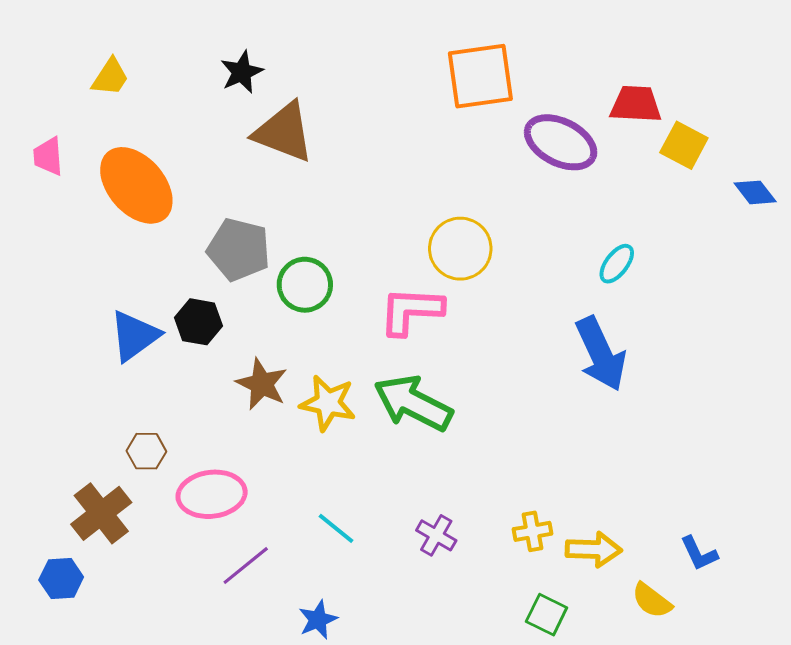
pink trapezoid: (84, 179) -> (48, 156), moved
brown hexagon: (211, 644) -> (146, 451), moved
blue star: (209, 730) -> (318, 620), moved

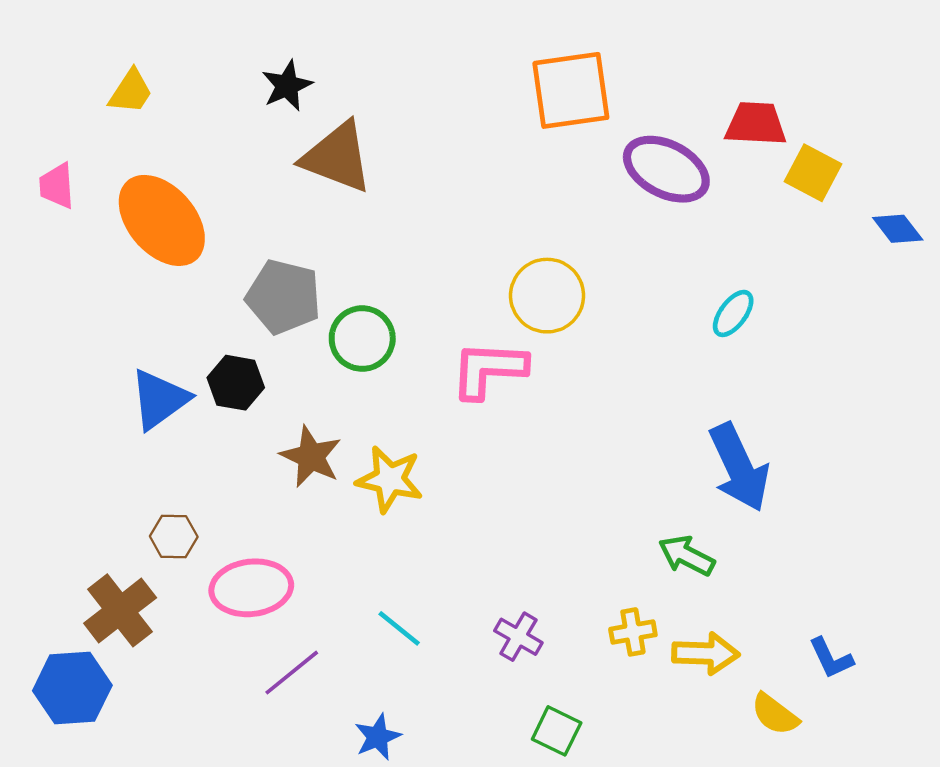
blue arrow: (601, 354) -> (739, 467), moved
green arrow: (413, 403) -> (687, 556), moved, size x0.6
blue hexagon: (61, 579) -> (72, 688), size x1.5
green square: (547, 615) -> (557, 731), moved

--

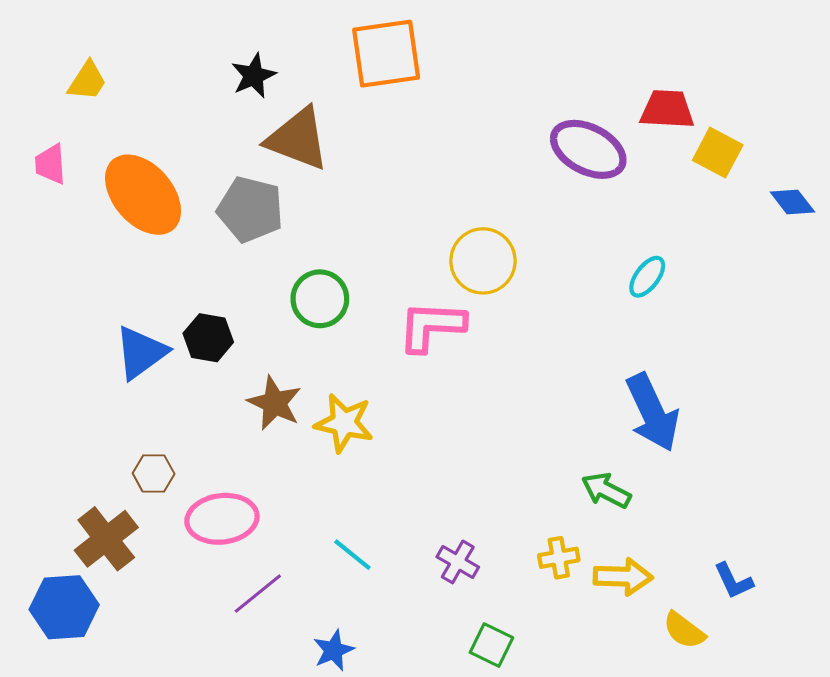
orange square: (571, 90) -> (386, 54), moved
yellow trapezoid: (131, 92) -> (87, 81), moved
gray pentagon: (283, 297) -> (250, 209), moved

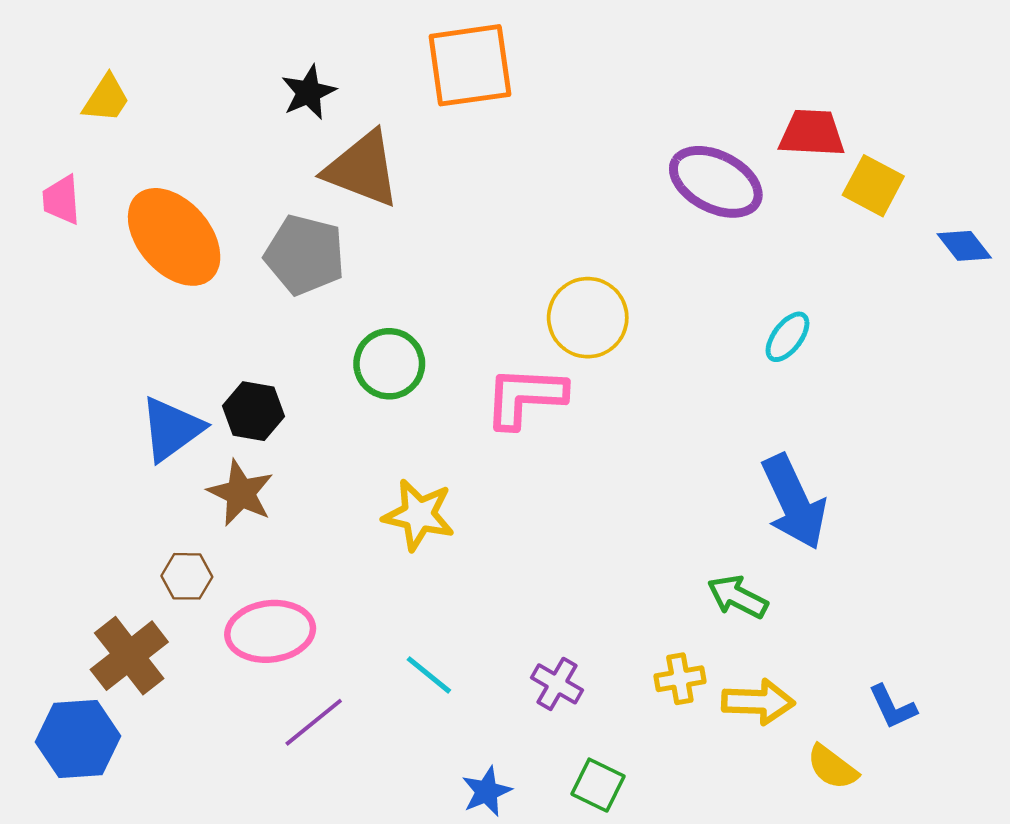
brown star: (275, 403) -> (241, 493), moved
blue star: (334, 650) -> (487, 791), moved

## ACTIVITY
Give the exact lines, and only those, from the line containing "green arrow: (413, 403)" through the line containing "green square: (547, 615) -> (557, 731), moved" in the entries above.

## PROBLEM SOLUTION
green arrow: (413, 403) -> (687, 556), moved, size x0.6
blue hexagon: (61, 579) -> (72, 688), size x1.5
green square: (547, 615) -> (557, 731), moved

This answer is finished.